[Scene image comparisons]
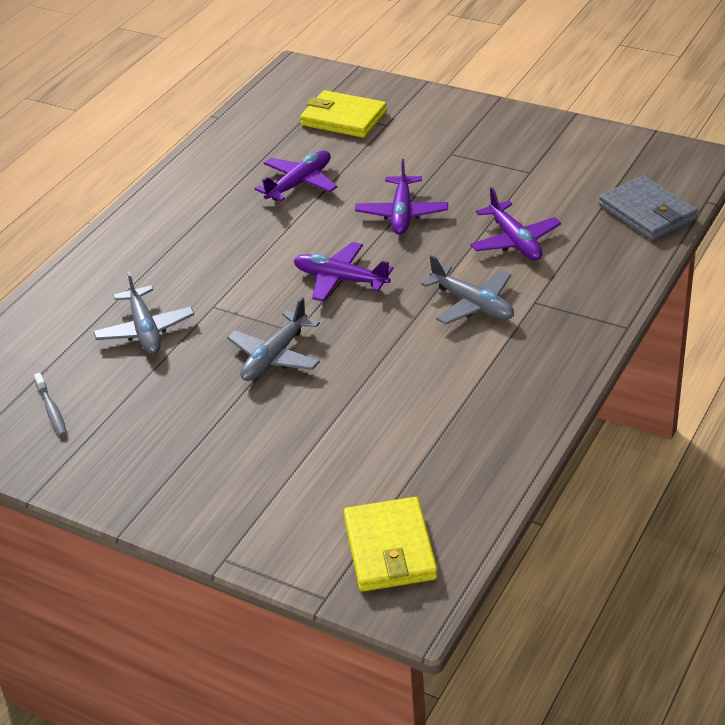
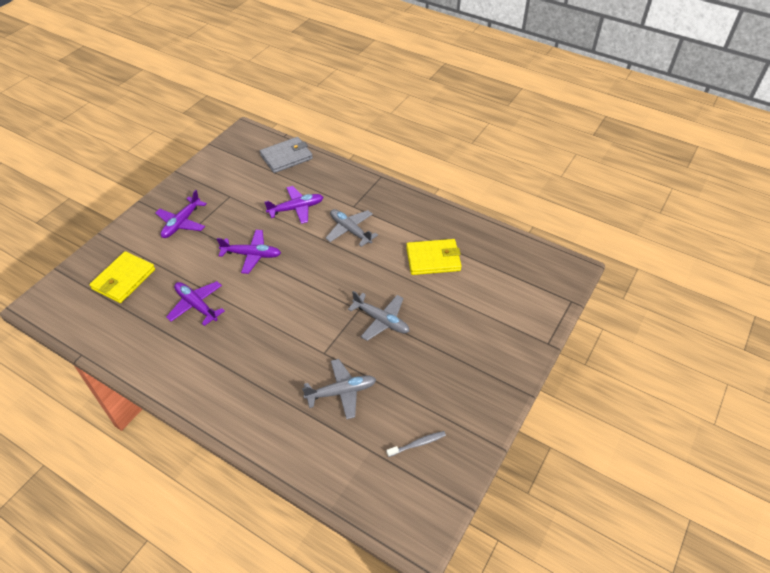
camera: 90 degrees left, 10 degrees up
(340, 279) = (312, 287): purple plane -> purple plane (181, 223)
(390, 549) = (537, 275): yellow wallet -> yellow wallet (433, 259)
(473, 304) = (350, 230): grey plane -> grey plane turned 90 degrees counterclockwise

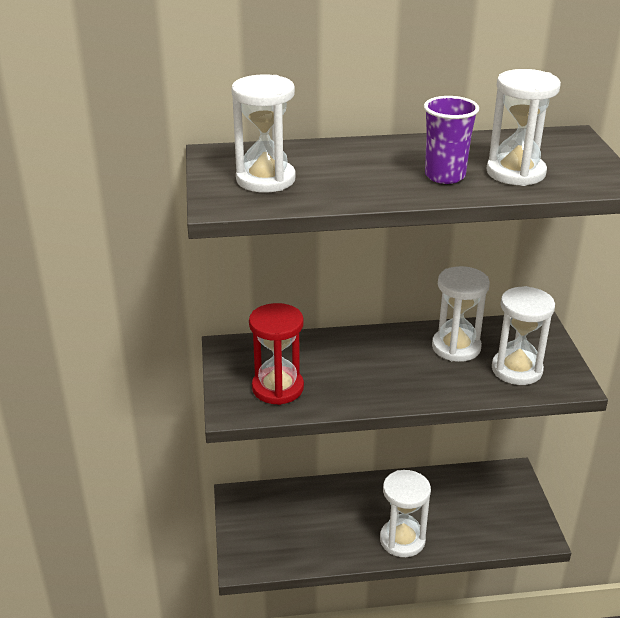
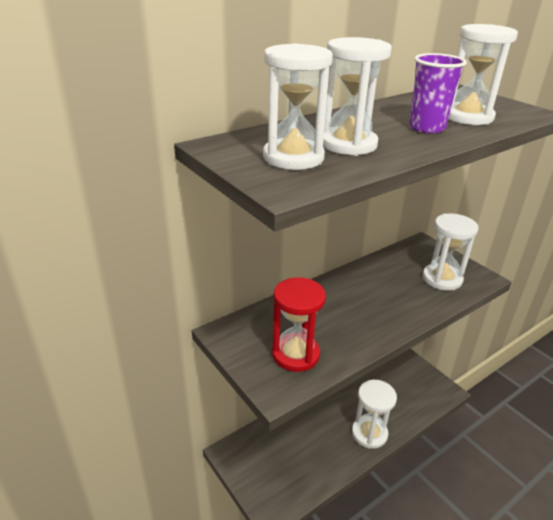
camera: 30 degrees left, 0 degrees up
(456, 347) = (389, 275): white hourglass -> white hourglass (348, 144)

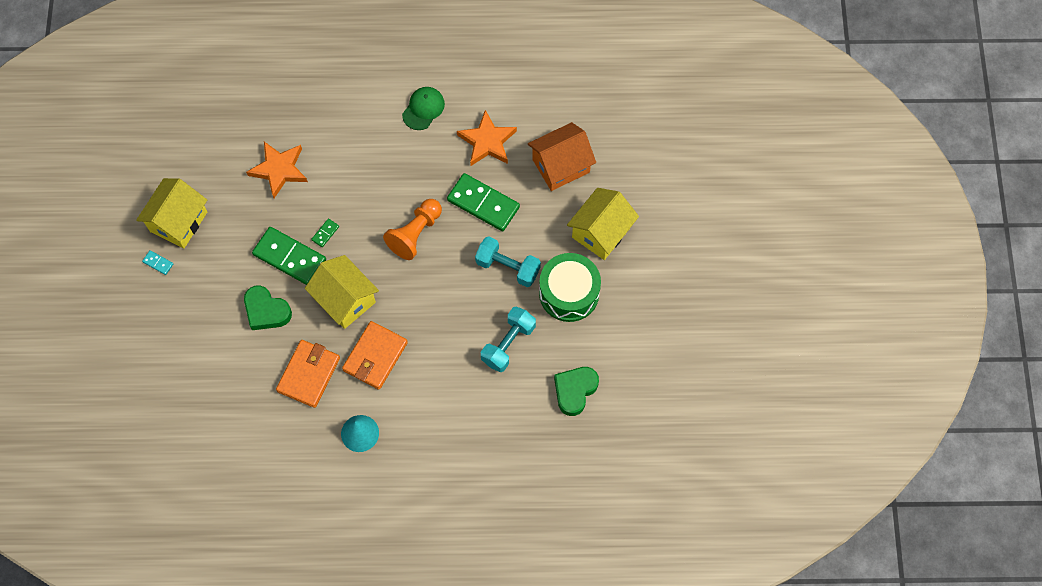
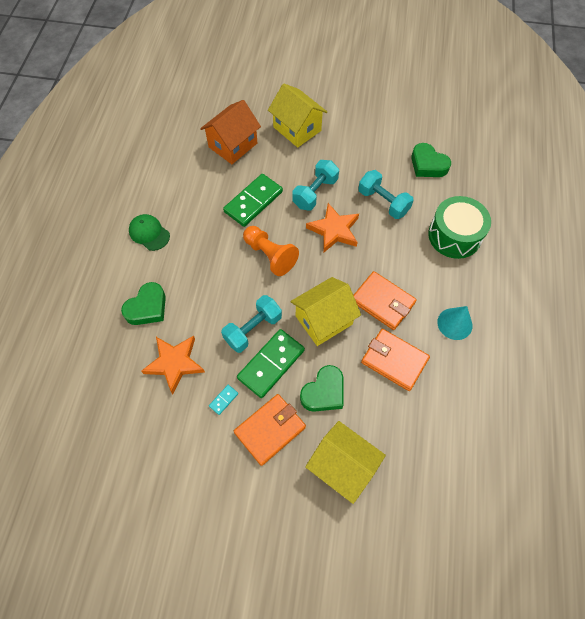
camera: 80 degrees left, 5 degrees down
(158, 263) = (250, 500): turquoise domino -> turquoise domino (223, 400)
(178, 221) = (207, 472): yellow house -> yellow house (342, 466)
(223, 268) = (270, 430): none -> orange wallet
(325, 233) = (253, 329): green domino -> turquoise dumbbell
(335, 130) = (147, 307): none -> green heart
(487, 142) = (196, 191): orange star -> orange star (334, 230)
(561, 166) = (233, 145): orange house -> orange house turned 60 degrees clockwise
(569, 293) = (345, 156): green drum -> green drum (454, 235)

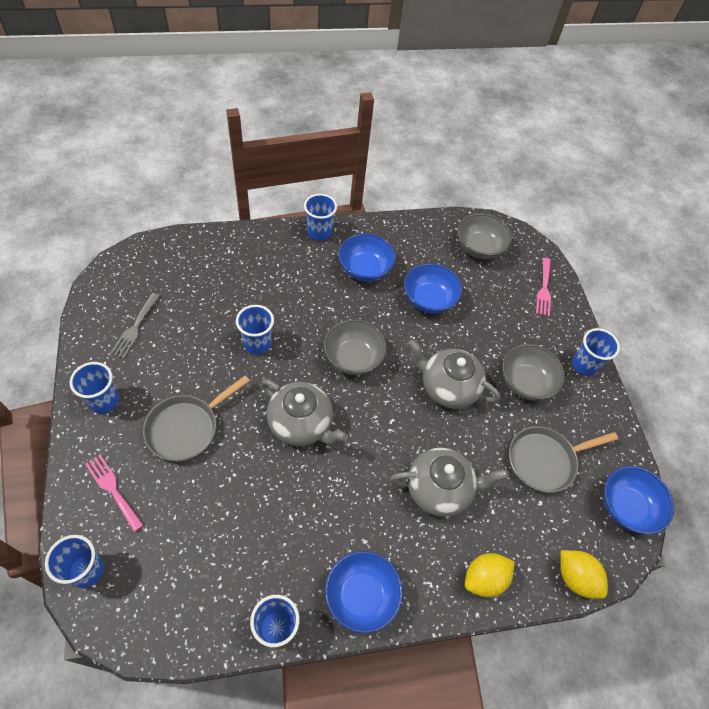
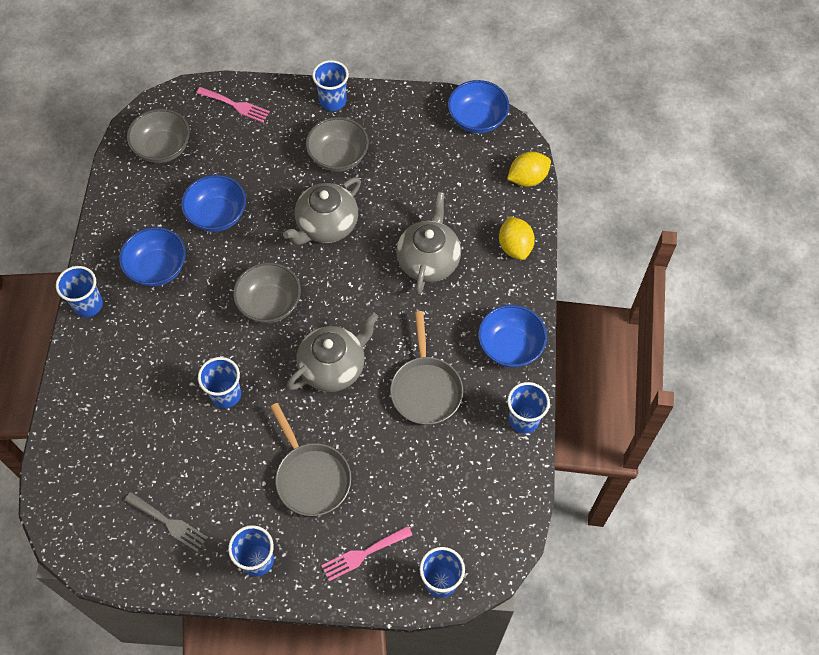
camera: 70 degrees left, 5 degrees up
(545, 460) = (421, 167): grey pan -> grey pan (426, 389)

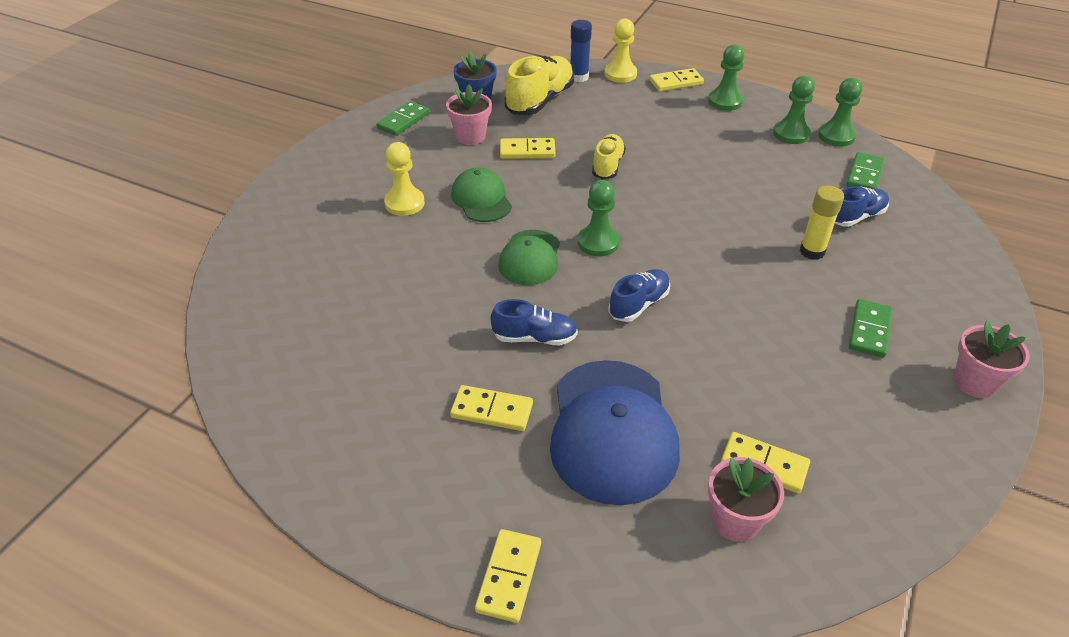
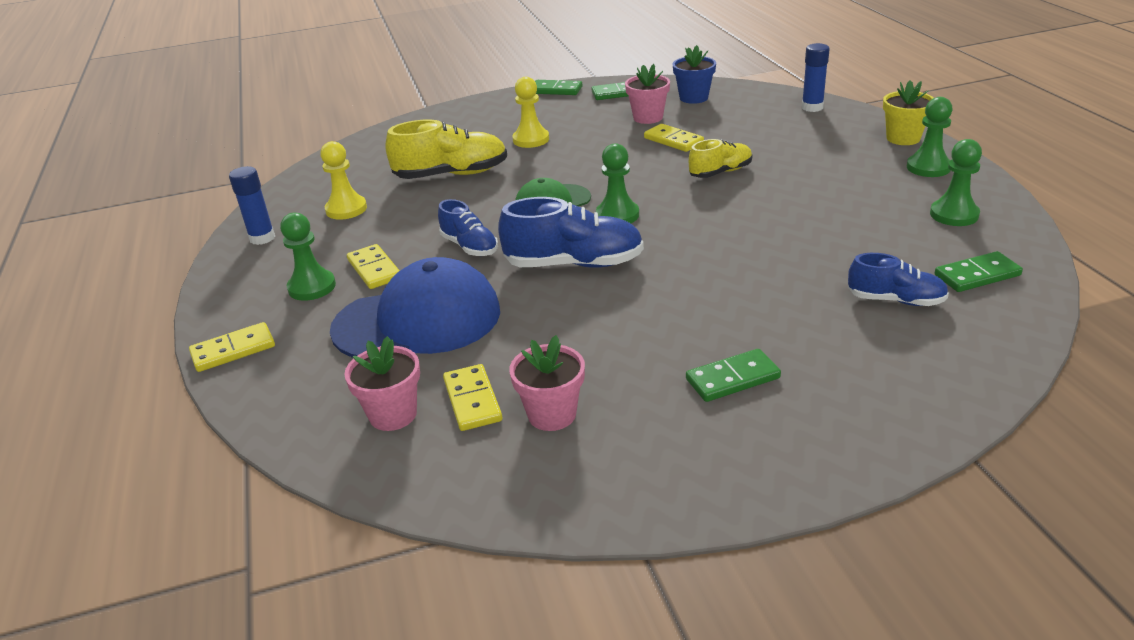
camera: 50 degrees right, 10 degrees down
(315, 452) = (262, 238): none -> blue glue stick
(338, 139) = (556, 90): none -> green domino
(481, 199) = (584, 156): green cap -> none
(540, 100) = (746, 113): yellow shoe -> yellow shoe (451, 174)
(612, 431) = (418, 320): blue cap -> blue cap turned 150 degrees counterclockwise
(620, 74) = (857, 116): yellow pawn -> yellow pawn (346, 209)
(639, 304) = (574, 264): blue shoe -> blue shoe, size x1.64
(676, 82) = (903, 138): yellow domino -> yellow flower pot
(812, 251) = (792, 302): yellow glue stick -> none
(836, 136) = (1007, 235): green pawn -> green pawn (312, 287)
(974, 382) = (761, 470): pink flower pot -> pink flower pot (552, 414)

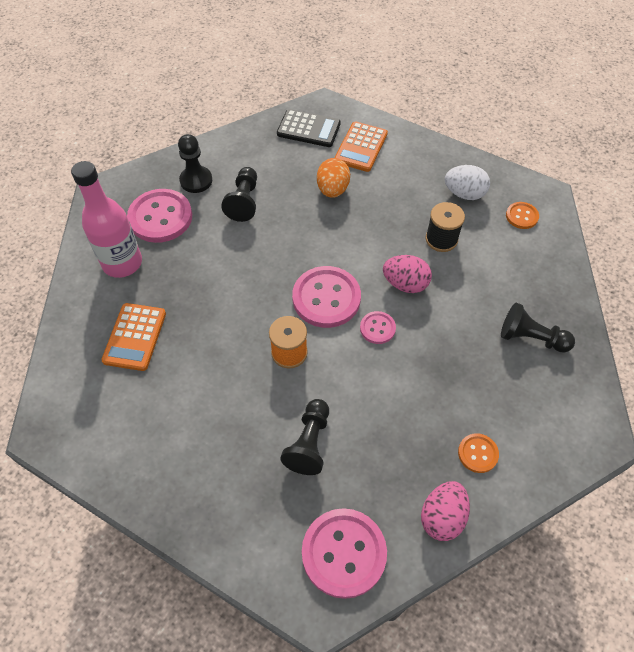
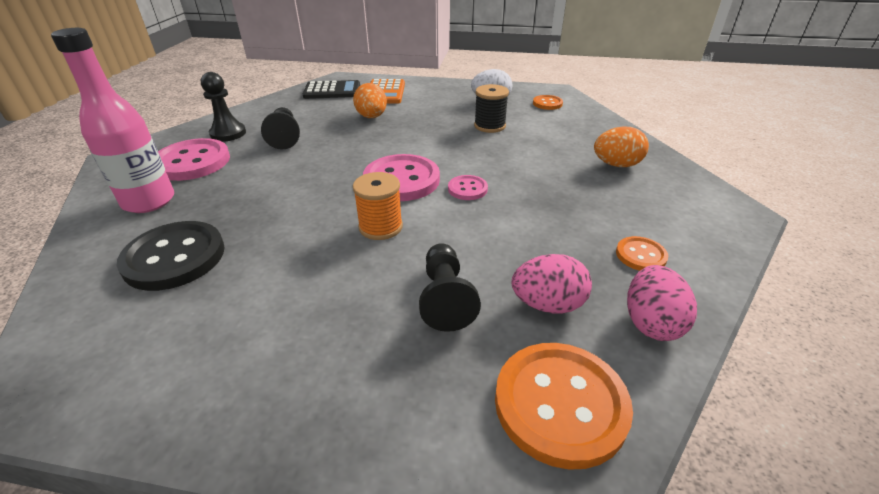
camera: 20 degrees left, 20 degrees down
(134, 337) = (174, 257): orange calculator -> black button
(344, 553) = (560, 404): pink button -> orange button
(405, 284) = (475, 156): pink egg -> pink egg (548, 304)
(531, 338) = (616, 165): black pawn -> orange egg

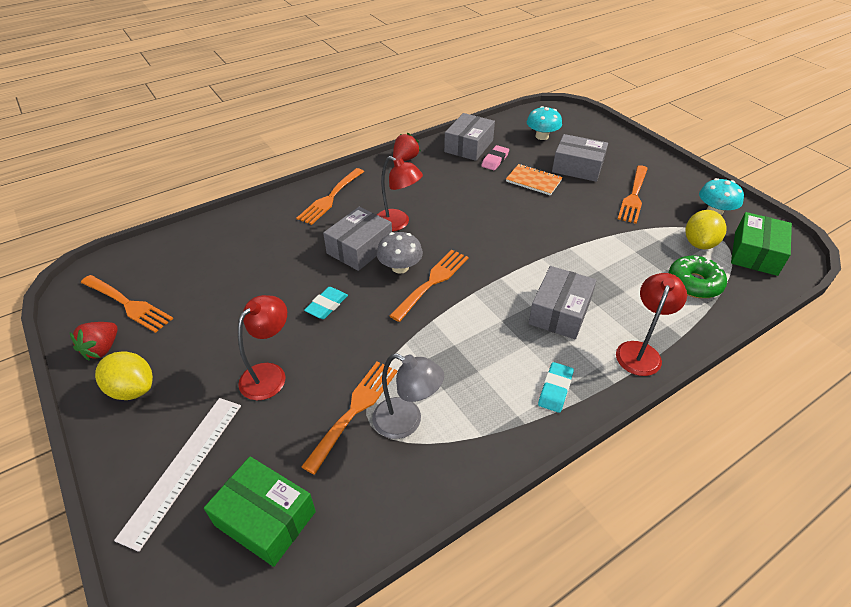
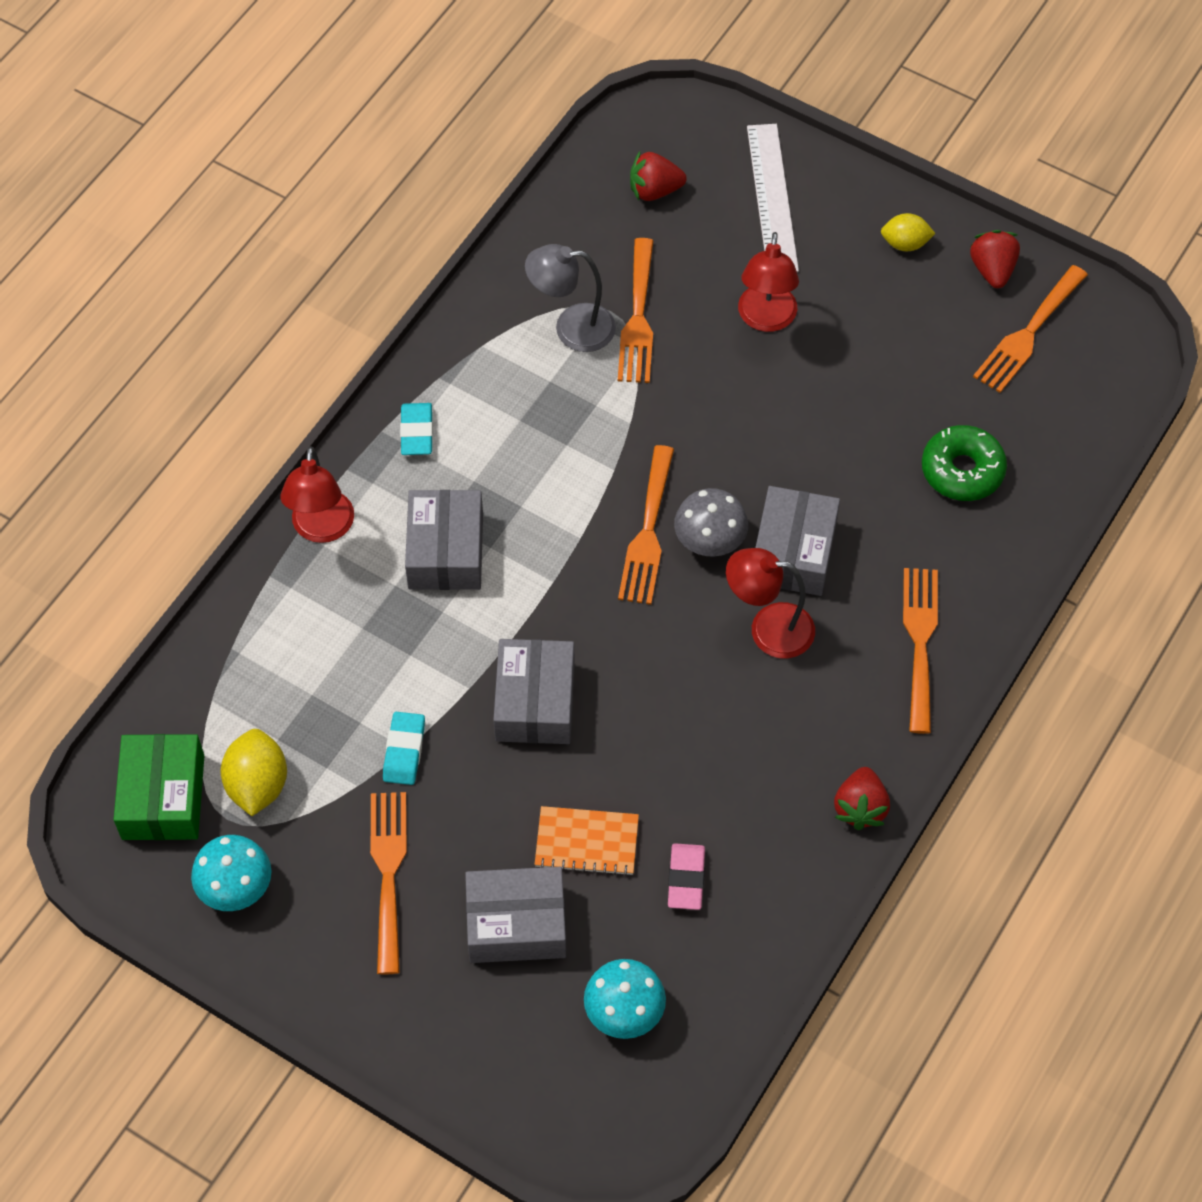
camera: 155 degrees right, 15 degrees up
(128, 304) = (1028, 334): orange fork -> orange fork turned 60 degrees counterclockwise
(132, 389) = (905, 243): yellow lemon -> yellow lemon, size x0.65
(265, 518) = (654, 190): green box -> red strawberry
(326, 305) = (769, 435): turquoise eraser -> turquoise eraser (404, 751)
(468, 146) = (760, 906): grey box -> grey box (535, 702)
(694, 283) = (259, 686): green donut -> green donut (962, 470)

EXERCISE »
Scan the lines above, and whenever one holds the string "down", copy it.

SOLVED PROBLEM »
camera: 80 degrees left, 5 degrees down
camera: 50 degrees right, 10 degrees down
camera: 20 degrees left, 20 degrees down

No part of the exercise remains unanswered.